## Problem statement
What is needed is an exact reproduction of the lines in the records below, starting at the line with "BUTTON1 pin SIG: D5 -> none" and ending at the line with "PIR2 pin VCC: 3V3 -> none", both included, and nothing else; pictures stay out.

## Given entries
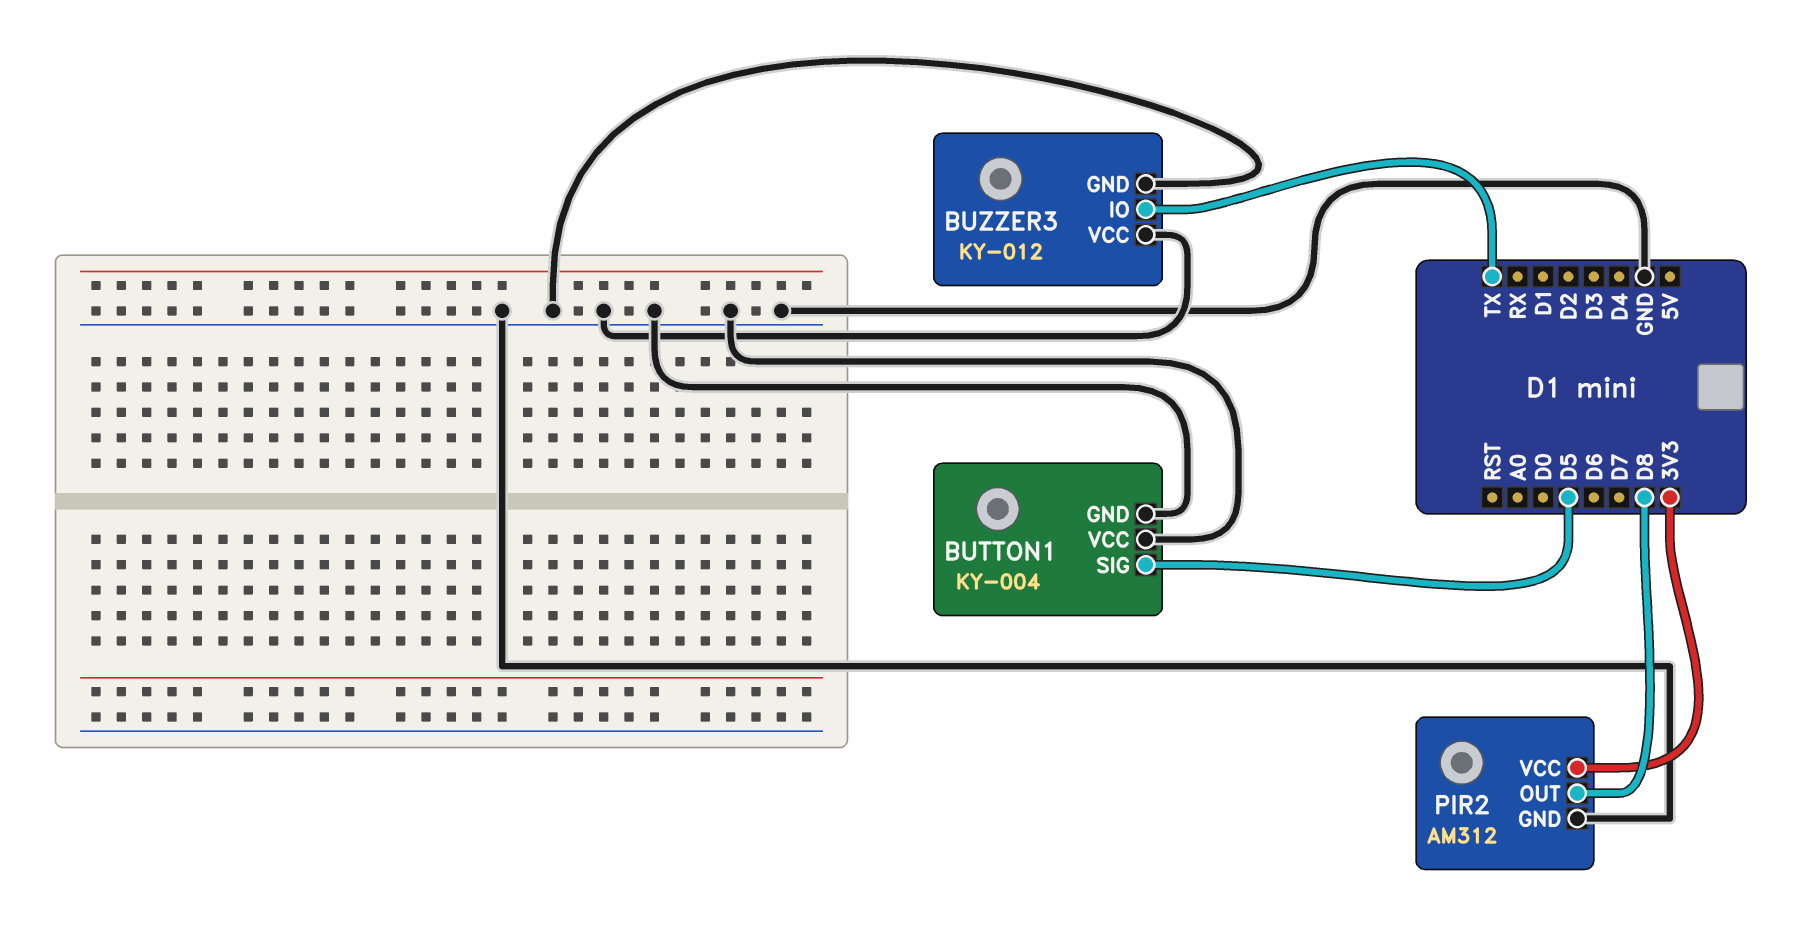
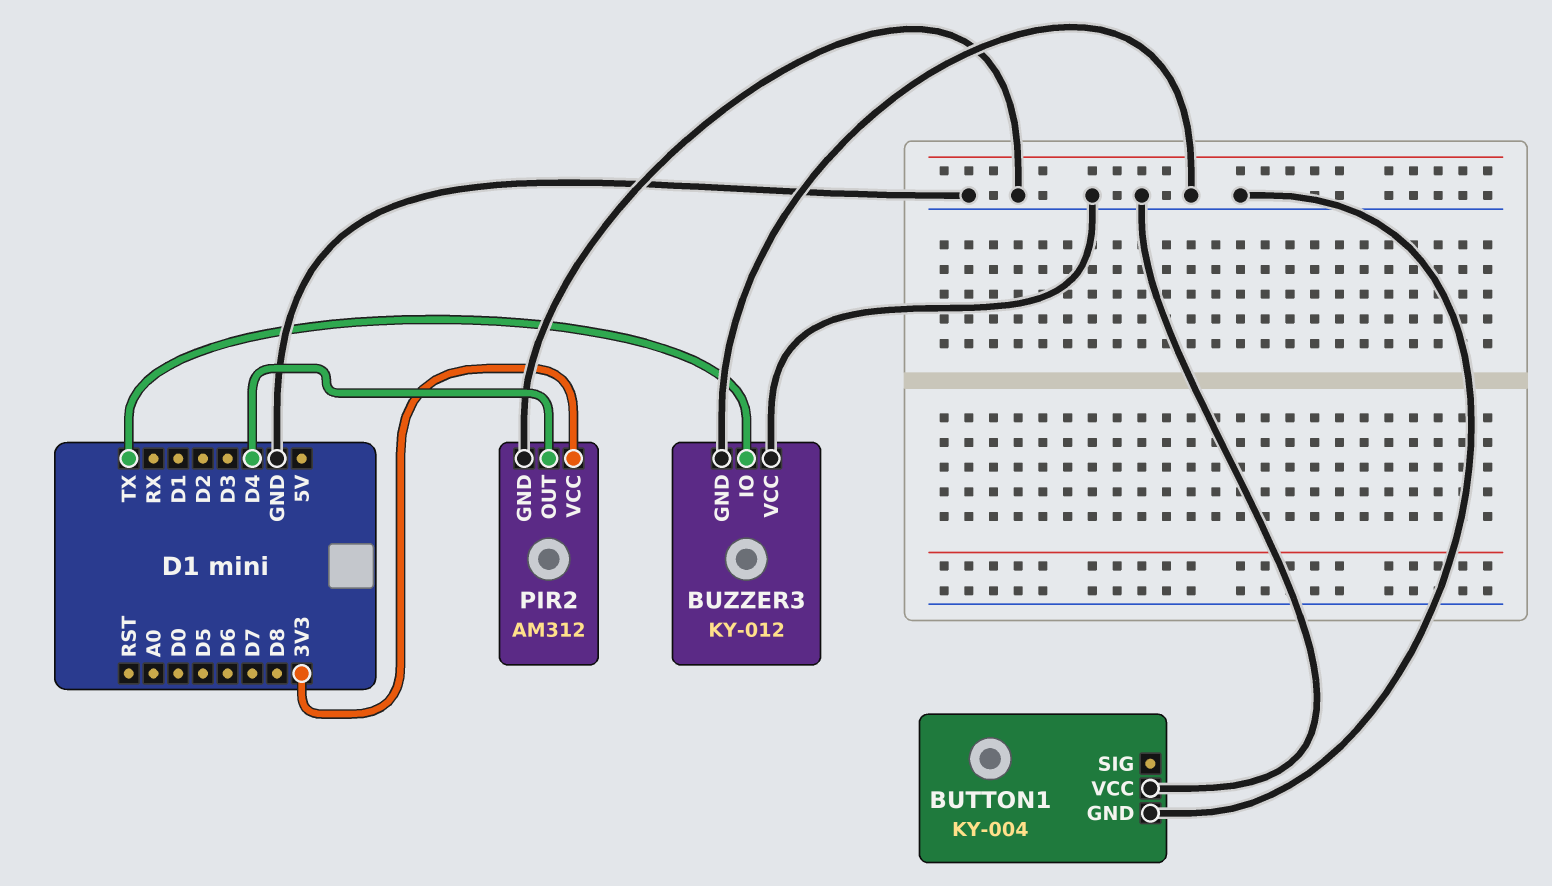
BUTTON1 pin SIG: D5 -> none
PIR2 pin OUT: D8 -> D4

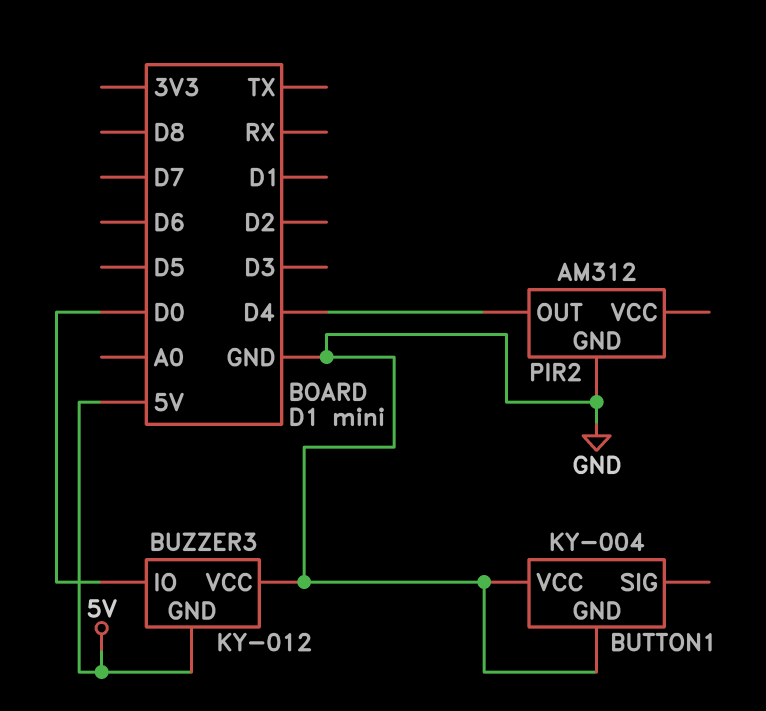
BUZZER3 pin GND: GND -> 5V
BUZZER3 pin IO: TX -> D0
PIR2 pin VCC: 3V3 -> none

---

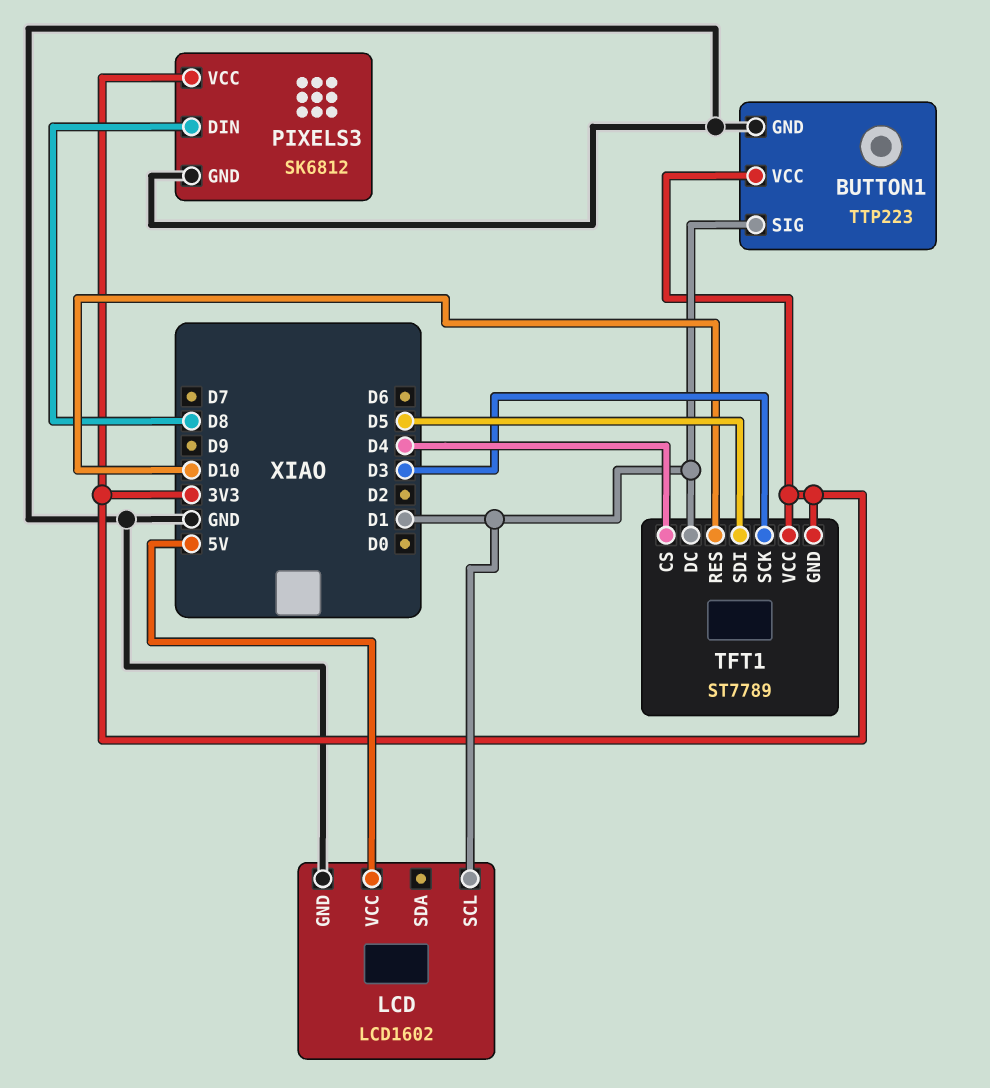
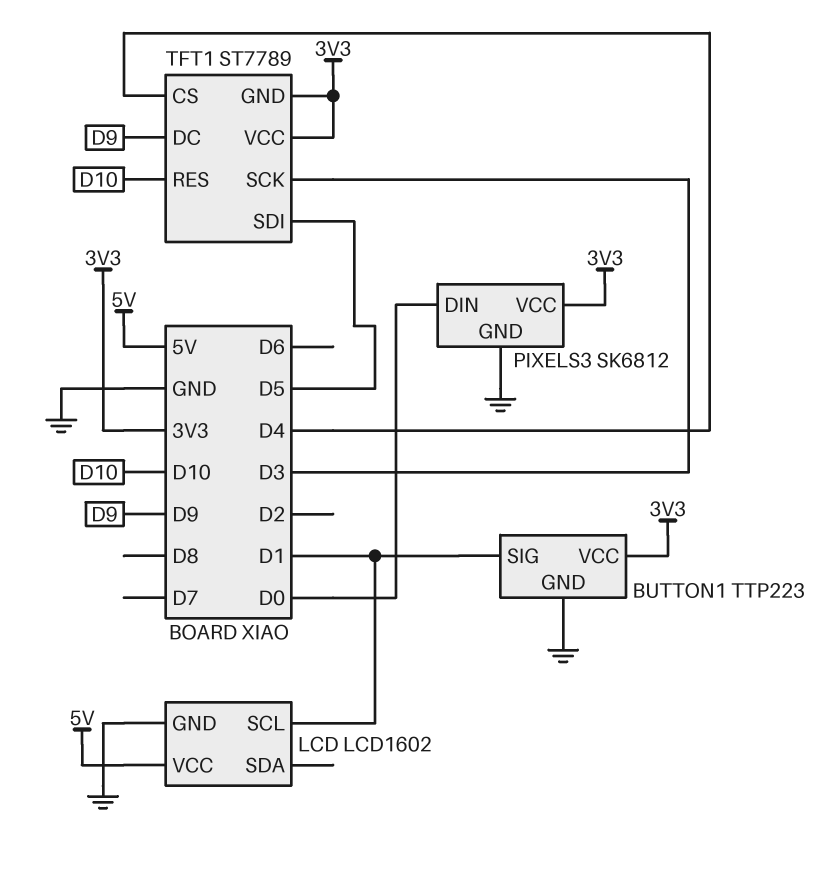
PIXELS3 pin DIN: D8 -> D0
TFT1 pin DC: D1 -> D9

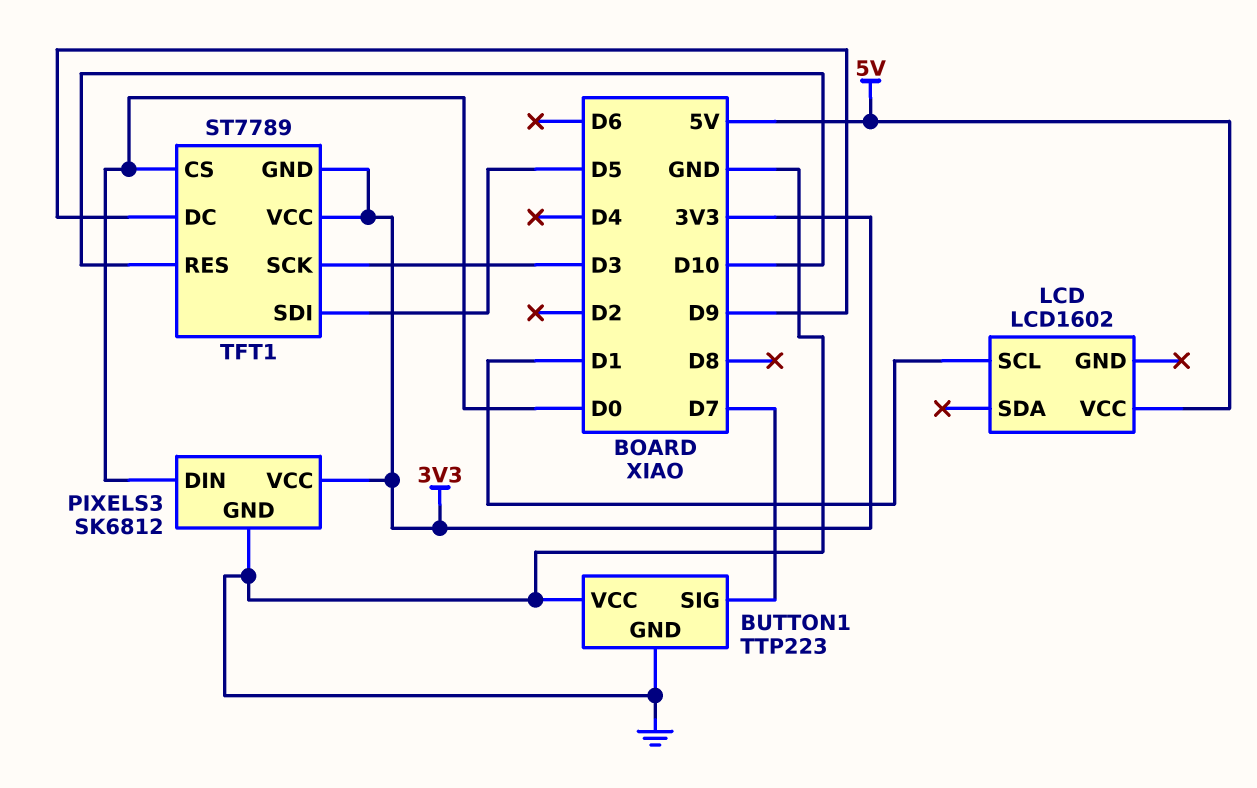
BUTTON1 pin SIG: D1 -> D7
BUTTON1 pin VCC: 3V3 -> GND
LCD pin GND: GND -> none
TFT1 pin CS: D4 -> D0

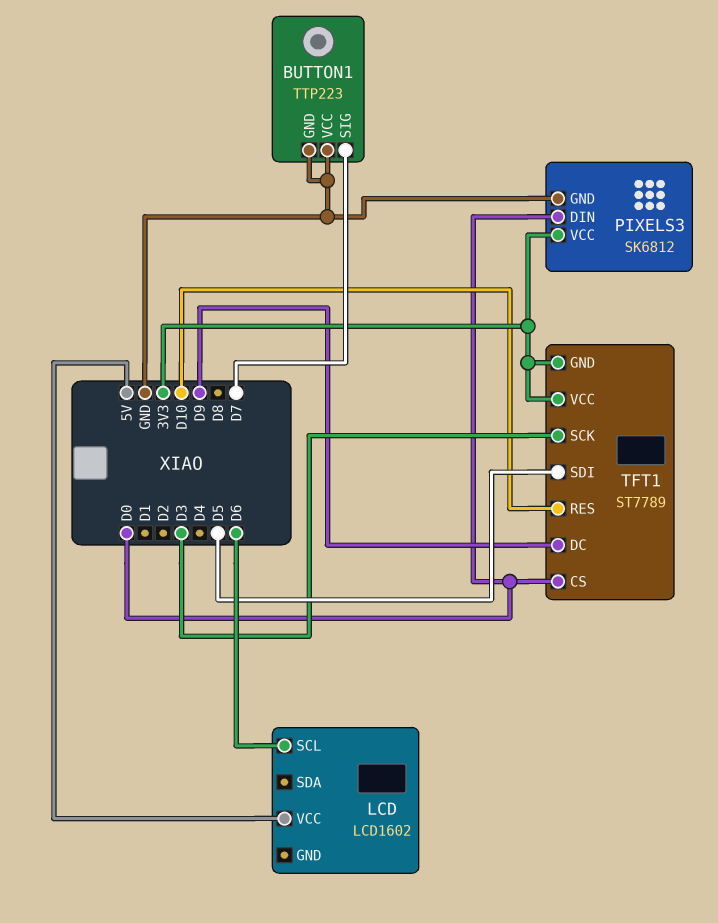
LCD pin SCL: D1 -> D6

## Output of the exercise
BUTTON1 pin SIG: D5 -> none
PIR2 pin OUT: D8 -> D4

BUZZER3 pin GND: GND -> 5V
BUZZER3 pin IO: TX -> D0
PIR2 pin VCC: 3V3 -> none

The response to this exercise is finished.